_TASK GOAL_.
Look below for the line with "[179 127 205 152]". Retype it and every line after it to the end, exactly, but leave out the pictures.

_TASK INPUT_.
Start of Block

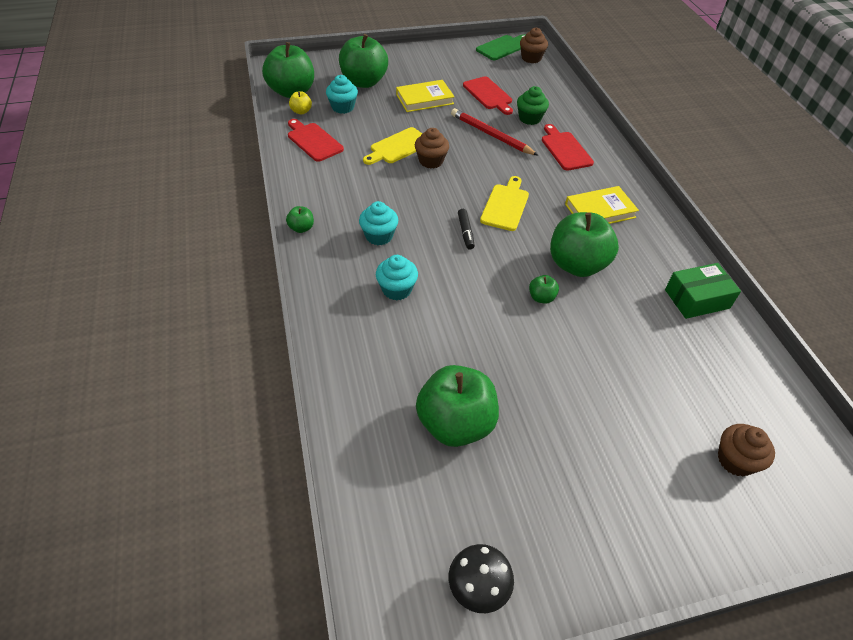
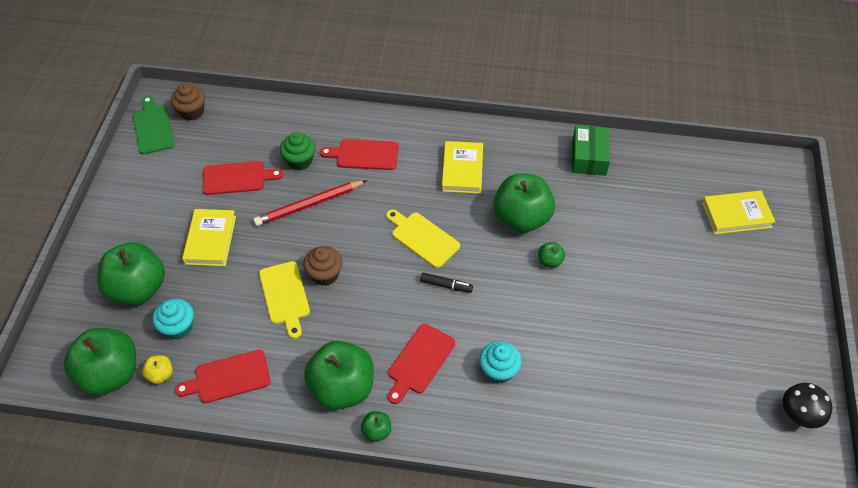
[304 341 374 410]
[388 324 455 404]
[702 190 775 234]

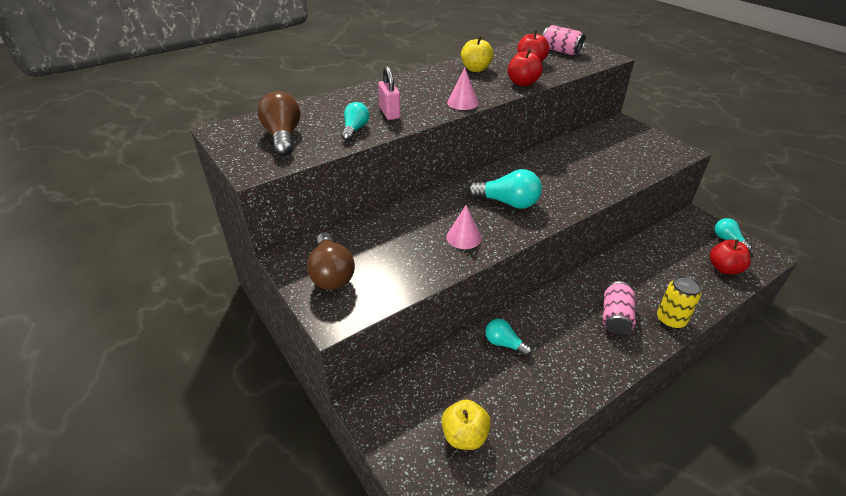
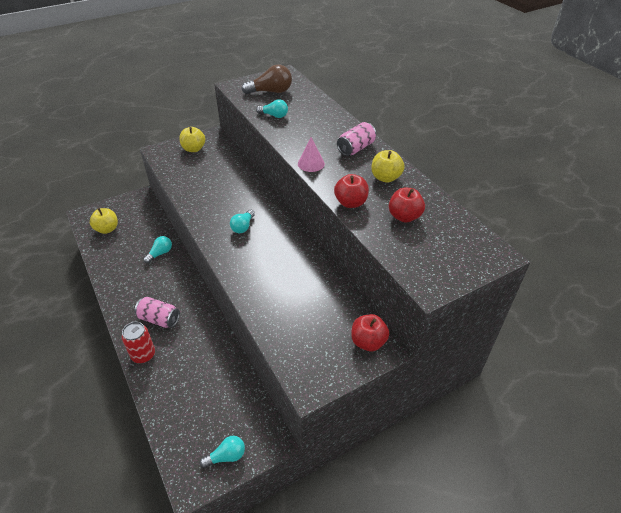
[378 66 401 120] (first image)
[446 205 482 249] (first image)
[337 122 376 156]
[351 314 389 351]
[179 127 205 152]
[122 322 155 363]
[230 210 255 233]

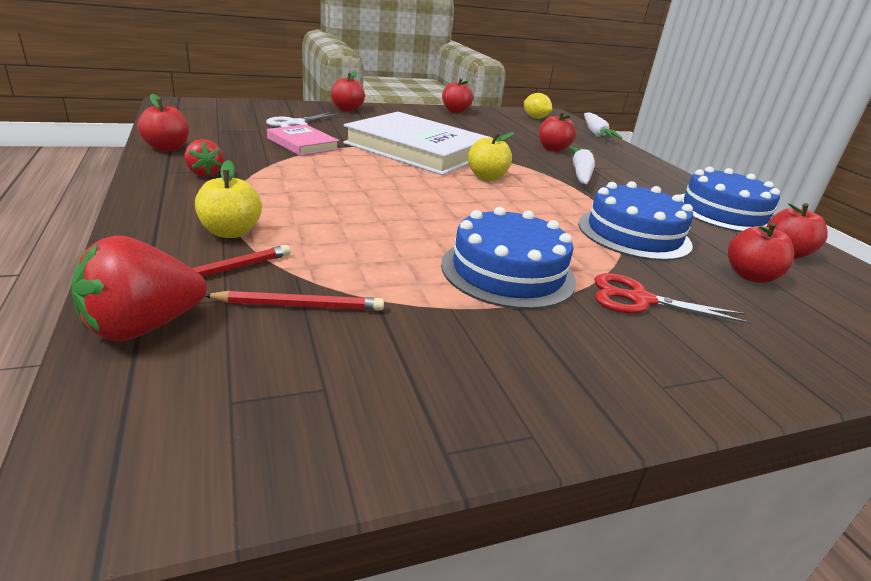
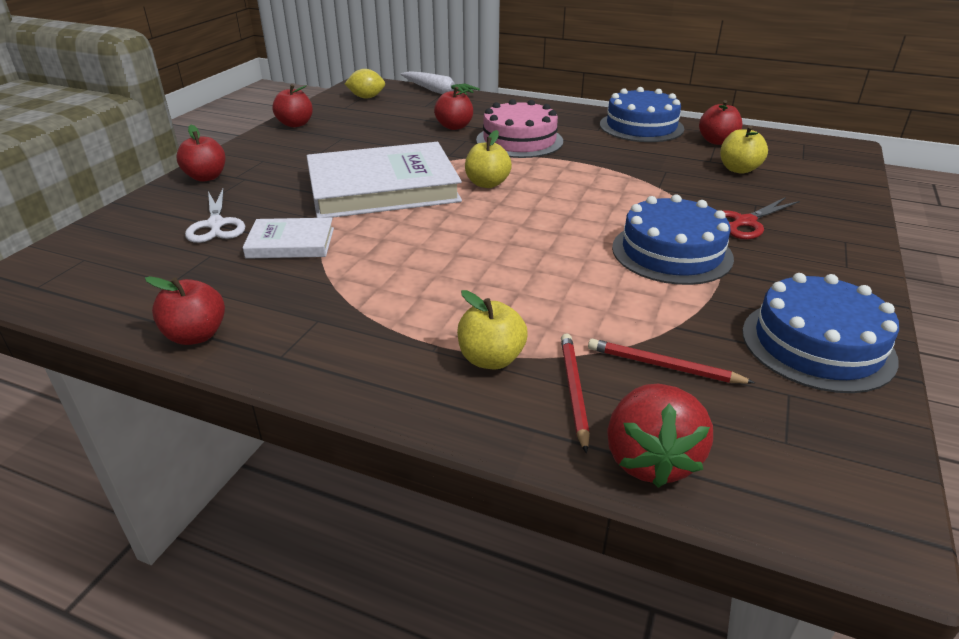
[185 139 224 177] (first image)
[742 273 899 393]
[476 99 563 158]
[242 218 334 259]
[720 126 768 174]
[588 339 755 384]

End of Block

_RESPONSE TO THE TASK_.
[179 127 205 152]
[122 322 155 363]
[230 210 255 233]

[185 139 224 177] (first image)
[742 273 899 393]
[476 99 563 158]
[242 218 334 259]
[720 126 768 174]
[588 339 755 384]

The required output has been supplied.